Data excerpts
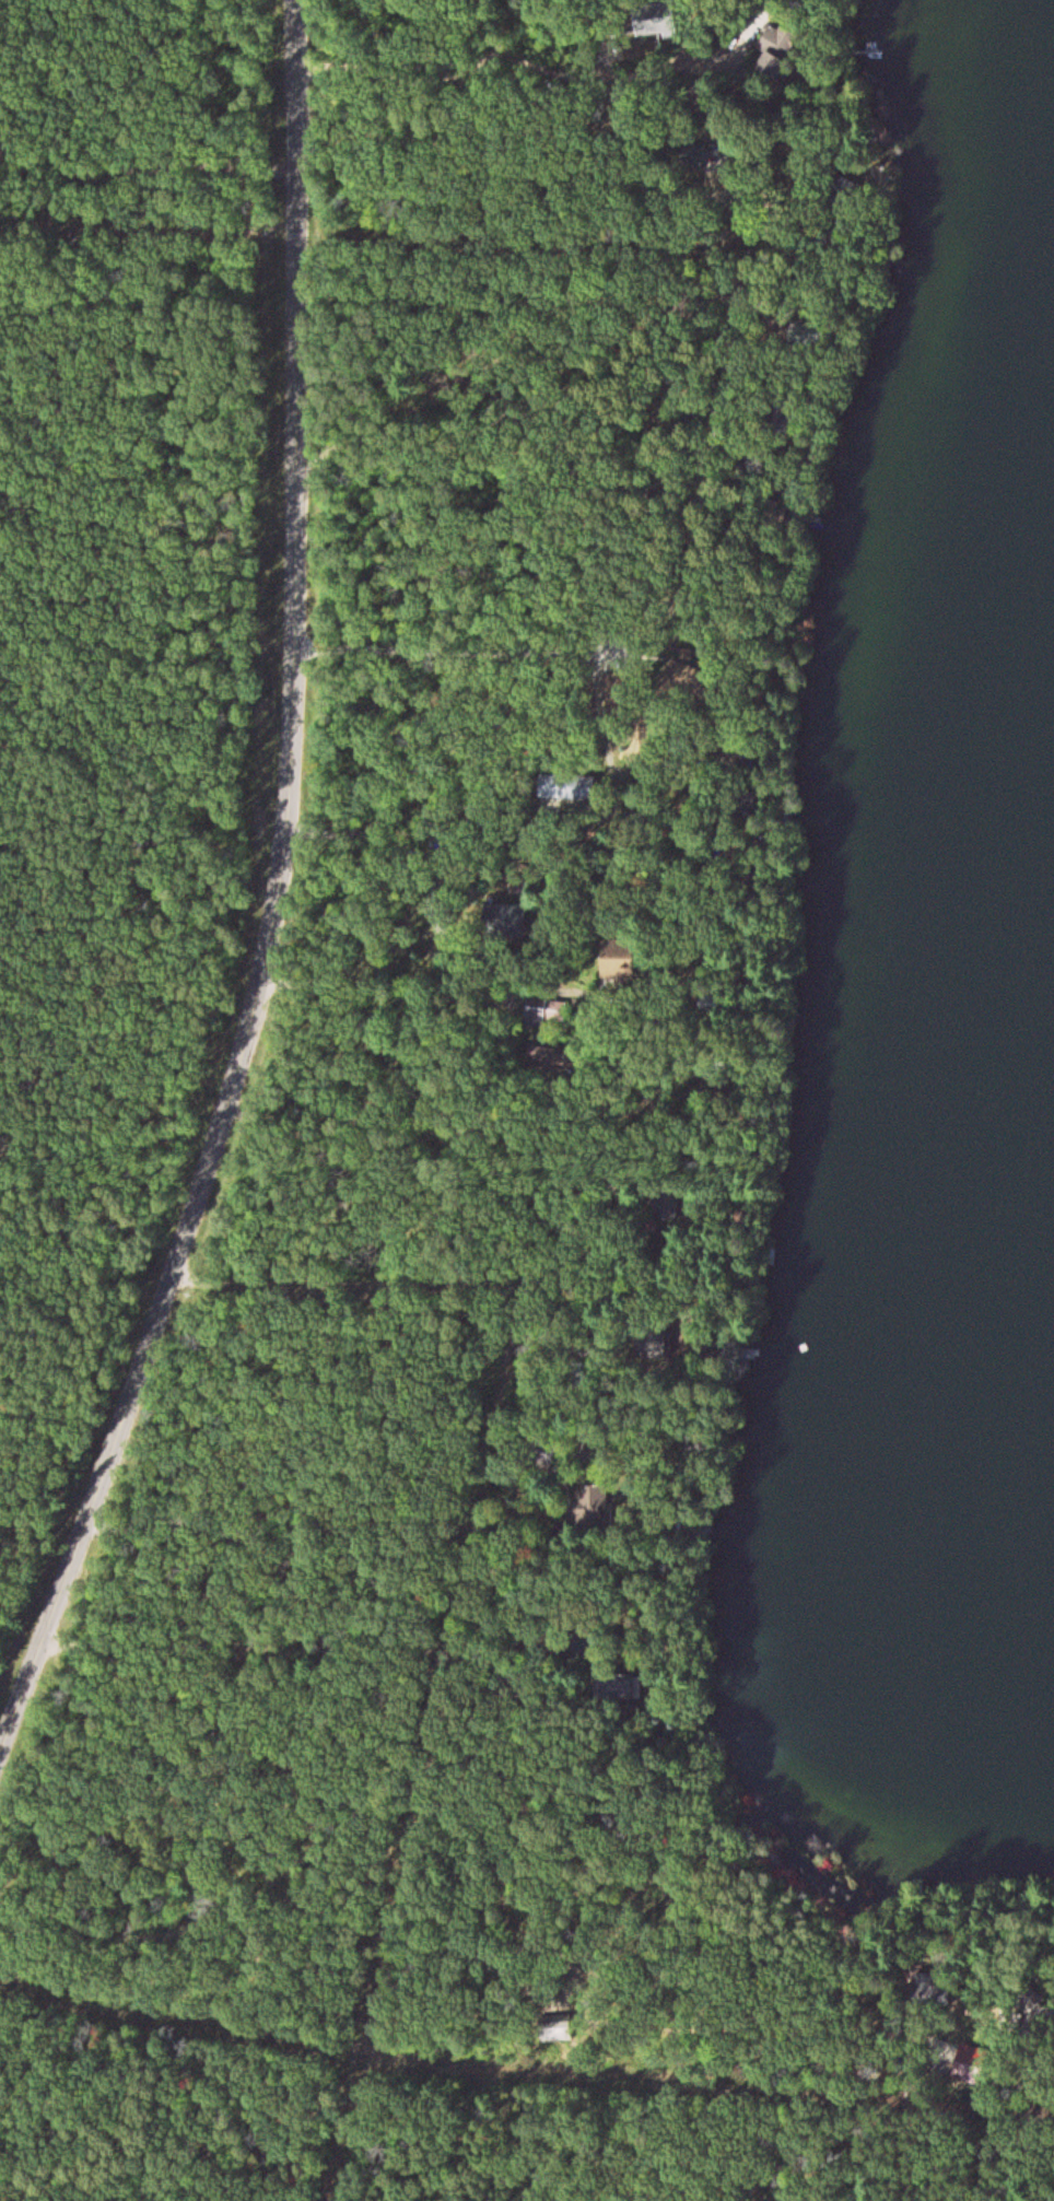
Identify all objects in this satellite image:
building: (769, 52)
road: (619, 59)
road: (553, 236)
road: (536, 364)
road: (542, 485)
road: (498, 610)
road: (461, 764)
building: (563, 788)
road: (275, 899)
building: (502, 923)
road: (474, 942)
building: (537, 1013)
road: (603, 1089)
road: (441, 1162)
building: (662, 1207)
road: (404, 1269)
road: (367, 1506)
building: (584, 1511)
building: (610, 1688)
road: (312, 1888)
building: (925, 1995)
road: (916, 2112)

Exercise aim
Report only the number of lines in the data above that contain "building".

Solution to this problem
8